** Opening Records for this exercise block **

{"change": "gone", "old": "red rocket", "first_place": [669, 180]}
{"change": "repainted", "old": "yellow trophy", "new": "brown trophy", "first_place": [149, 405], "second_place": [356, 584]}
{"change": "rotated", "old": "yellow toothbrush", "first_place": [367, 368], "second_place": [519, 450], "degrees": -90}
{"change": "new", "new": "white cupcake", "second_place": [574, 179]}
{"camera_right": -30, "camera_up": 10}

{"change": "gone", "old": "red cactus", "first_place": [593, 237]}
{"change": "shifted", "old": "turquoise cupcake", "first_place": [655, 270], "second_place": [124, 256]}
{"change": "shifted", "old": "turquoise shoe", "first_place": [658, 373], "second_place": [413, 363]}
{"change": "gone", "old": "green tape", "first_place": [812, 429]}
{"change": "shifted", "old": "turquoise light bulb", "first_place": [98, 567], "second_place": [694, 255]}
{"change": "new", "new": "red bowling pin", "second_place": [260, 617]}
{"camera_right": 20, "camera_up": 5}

** Closing Records for this exercise block **

_Action item:_ In the records, locate each line holding the string "yellow" and copy it.

_Answer to the problem:_
{"change": "repainted", "old": "yellow trophy", "new": "brown trophy", "first_place": [149, 405], "second_place": [356, 584]}
{"change": "rotated", "old": "yellow toothbrush", "first_place": [367, 368], "second_place": [519, 450], "degrees": -90}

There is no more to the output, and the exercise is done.